-- Available data follows --
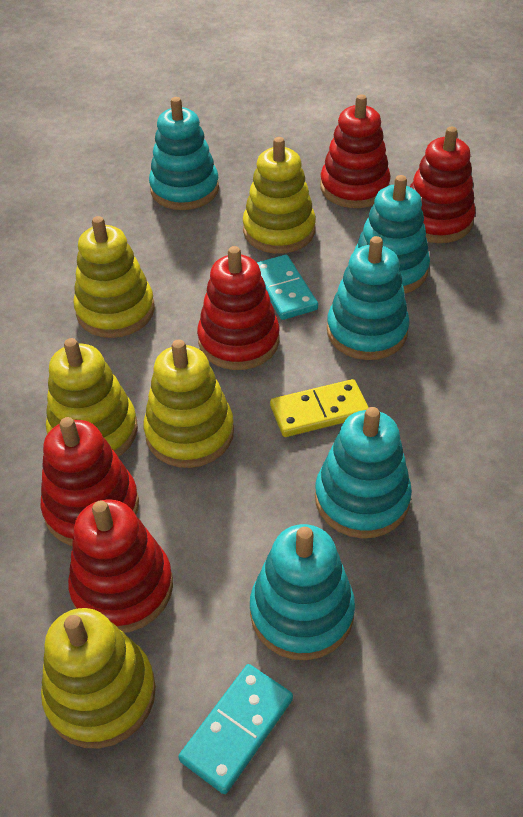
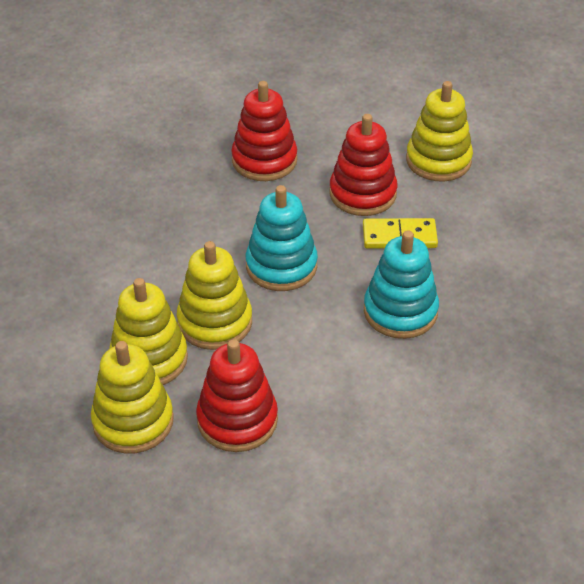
red stacking toy: 5 -> 3
turquoise domino: 2 -> 0
turquoise stacking toy: 5 -> 2
yellow stacking toy: 5 -> 4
-- Available data concluded --
» **Task item**
Please show every line of the material that contains the string "turquoise".

» **Response**
turquoise domino: 2 -> 0
turquoise stacking toy: 5 -> 2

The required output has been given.